▶ What is expected:
Your reproduction of the entries should be exact and should contain no pictures.

▶ Provided entries:
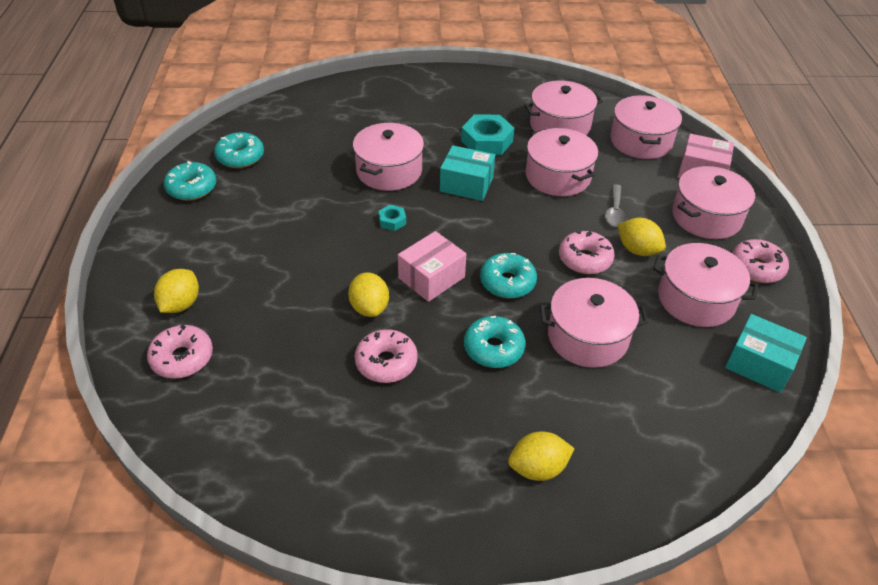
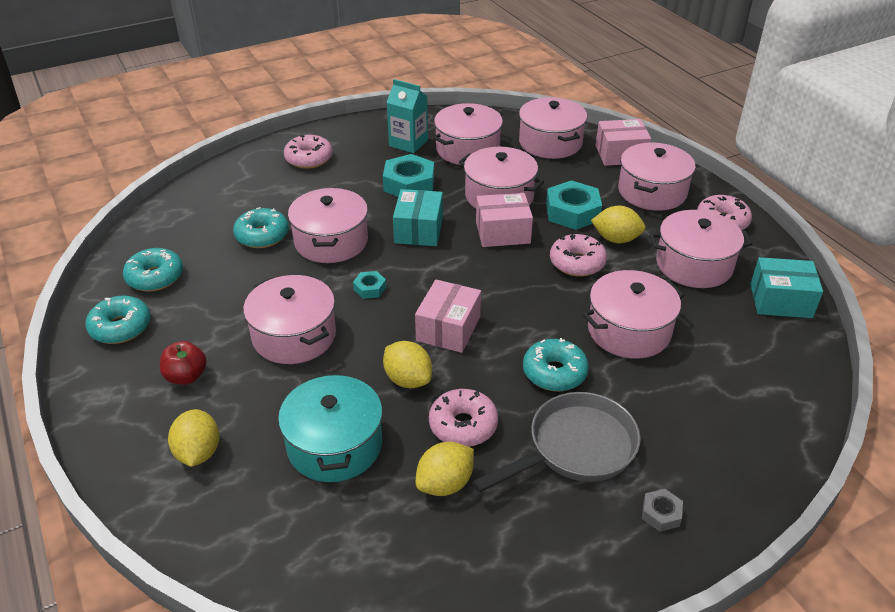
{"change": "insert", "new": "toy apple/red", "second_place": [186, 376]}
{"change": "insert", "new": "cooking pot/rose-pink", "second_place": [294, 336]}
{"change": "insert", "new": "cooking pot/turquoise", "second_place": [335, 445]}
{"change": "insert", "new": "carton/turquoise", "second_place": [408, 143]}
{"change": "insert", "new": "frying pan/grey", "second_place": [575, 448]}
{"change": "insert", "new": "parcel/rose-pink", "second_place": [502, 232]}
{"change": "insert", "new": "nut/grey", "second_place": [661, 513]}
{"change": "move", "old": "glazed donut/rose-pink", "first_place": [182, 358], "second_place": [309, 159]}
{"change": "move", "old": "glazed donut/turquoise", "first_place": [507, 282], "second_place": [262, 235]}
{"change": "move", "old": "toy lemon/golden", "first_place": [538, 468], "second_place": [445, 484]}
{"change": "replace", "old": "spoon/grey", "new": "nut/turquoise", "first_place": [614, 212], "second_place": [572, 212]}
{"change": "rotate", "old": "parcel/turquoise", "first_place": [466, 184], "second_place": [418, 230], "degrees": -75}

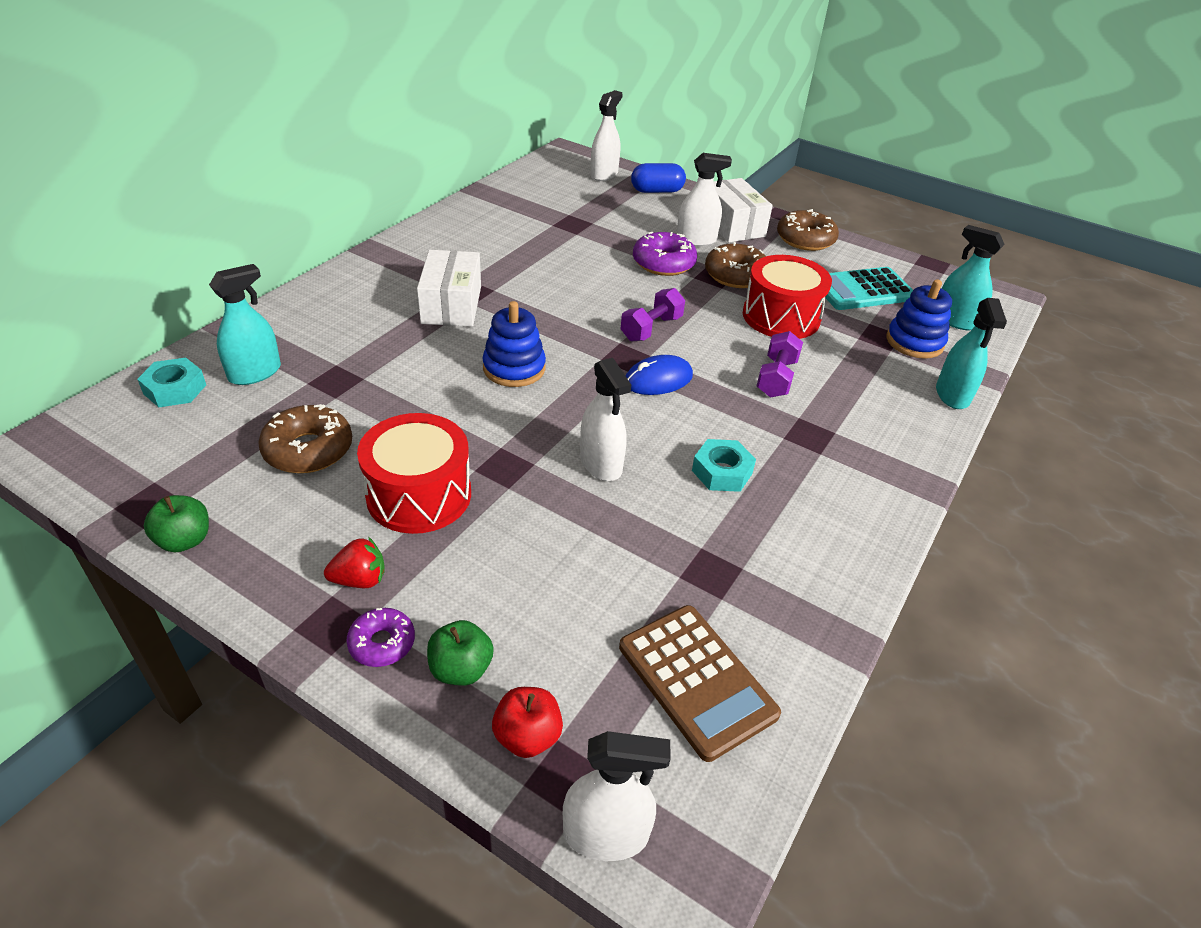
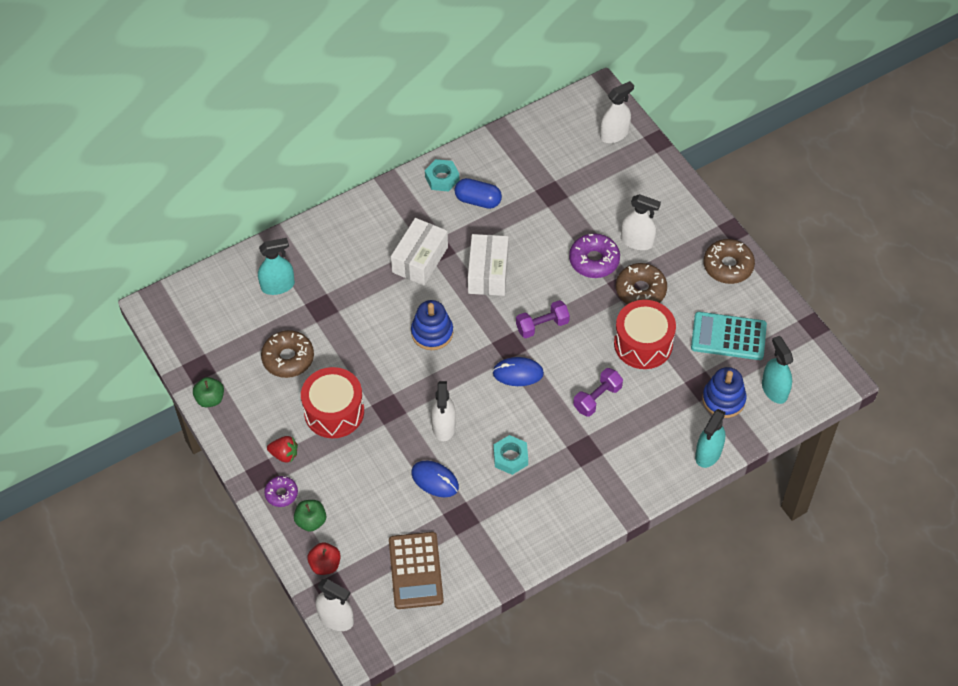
{"change": "insert", "new": "PC mouse/royal blue", "second_place": [435, 480]}
{"change": "move", "old": "nut/turquoise", "first_place": [175, 389], "second_place": [442, 178]}
{"change": "move", "old": "pill/royal blue", "first_place": [657, 191], "second_place": [478, 200]}
{"change": "move", "old": "parcel/white", "first_place": [732, 225], "second_place": [488, 273]}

▶ Result:
{"change": "insert", "new": "toy apple/red", "second_place": [186, 376]}
{"change": "insert", "new": "cooking pot/rose-pink", "second_place": [294, 336]}
{"change": "insert", "new": "cooking pot/turquoise", "second_place": [335, 445]}
{"change": "insert", "new": "carton/turquoise", "second_place": [408, 143]}
{"change": "insert", "new": "frying pan/grey", "second_place": [575, 448]}
{"change": "insert", "new": "parcel/rose-pink", "second_place": [502, 232]}
{"change": "insert", "new": "nut/grey", "second_place": [661, 513]}
{"change": "move", "old": "glazed donut/rose-pink", "first_place": [182, 358], "second_place": [309, 159]}
{"change": "move", "old": "glazed donut/turquoise", "first_place": [507, 282], "second_place": [262, 235]}
{"change": "move", "old": "toy lemon/golden", "first_place": [538, 468], "second_place": [445, 484]}
{"change": "replace", "old": "spoon/grey", "new": "nut/turquoise", "first_place": [614, 212], "second_place": [572, 212]}
{"change": "rotate", "old": "parcel/turquoise", "first_place": [466, 184], "second_place": [418, 230], "degrees": -75}

{"change": "insert", "new": "PC mouse/royal blue", "second_place": [435, 480]}
{"change": "move", "old": "nut/turquoise", "first_place": [175, 389], "second_place": [442, 178]}
{"change": "move", "old": "pill/royal blue", "first_place": [657, 191], "second_place": [478, 200]}
{"change": "move", "old": "parcel/white", "first_place": [732, 225], "second_place": [488, 273]}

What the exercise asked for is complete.